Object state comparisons
----

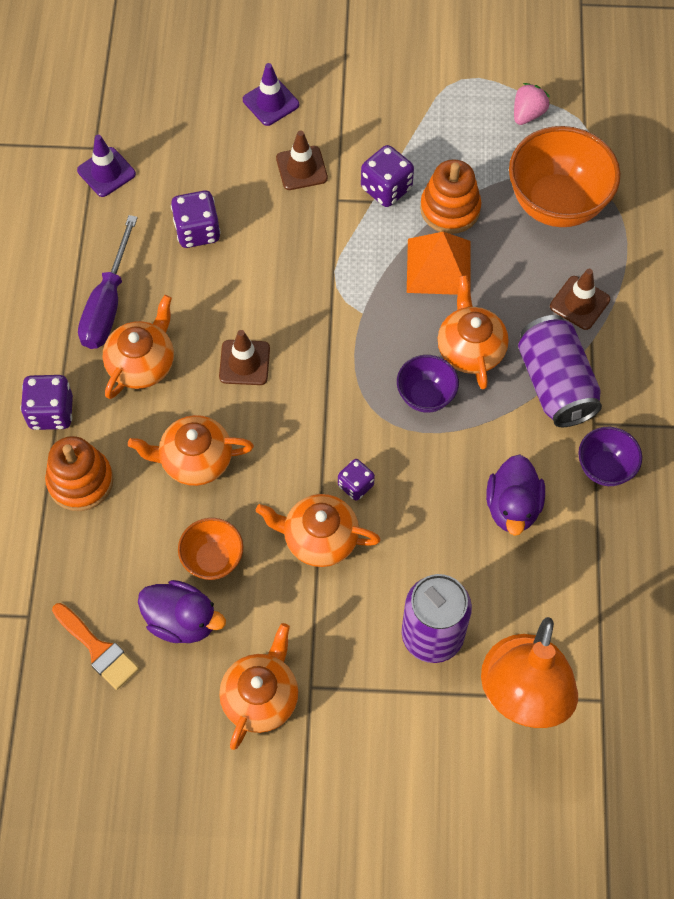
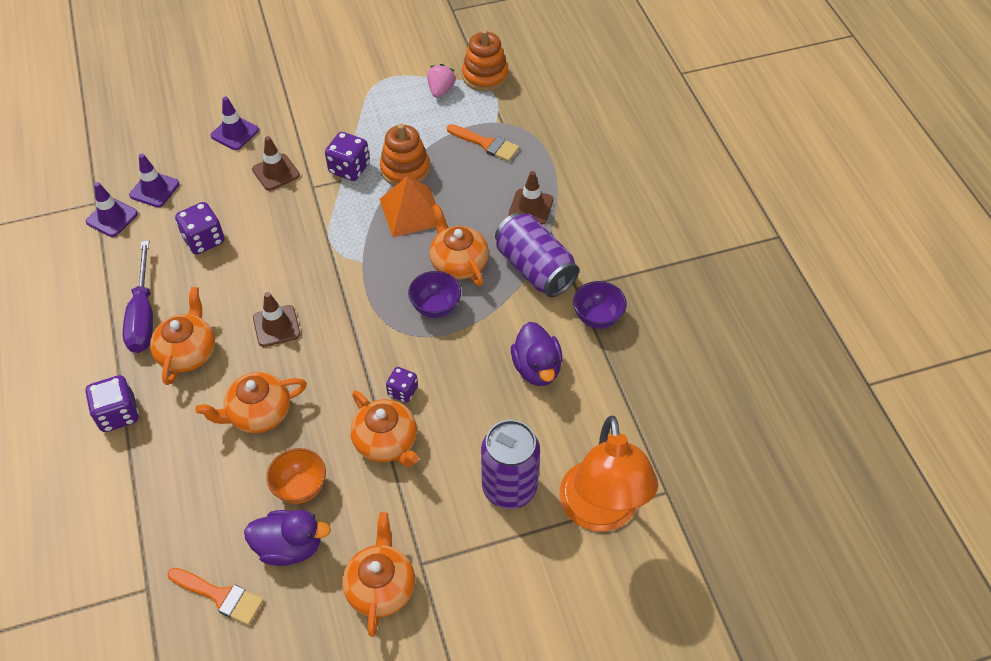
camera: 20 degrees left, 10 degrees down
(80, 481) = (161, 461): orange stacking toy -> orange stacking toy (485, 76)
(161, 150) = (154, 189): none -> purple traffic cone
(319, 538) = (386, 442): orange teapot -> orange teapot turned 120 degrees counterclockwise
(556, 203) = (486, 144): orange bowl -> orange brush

----

▶ [What to work on]: Restate the entries word for word, though any image they contain should not appear.

▶ [Solution]:
camera: 20 degrees left, 10 degrees down
(80, 481) = (161, 461): orange stacking toy -> orange stacking toy (485, 76)
(161, 150) = (154, 189): none -> purple traffic cone
(319, 538) = (386, 442): orange teapot -> orange teapot turned 120 degrees counterclockwise
(556, 203) = (486, 144): orange bowl -> orange brush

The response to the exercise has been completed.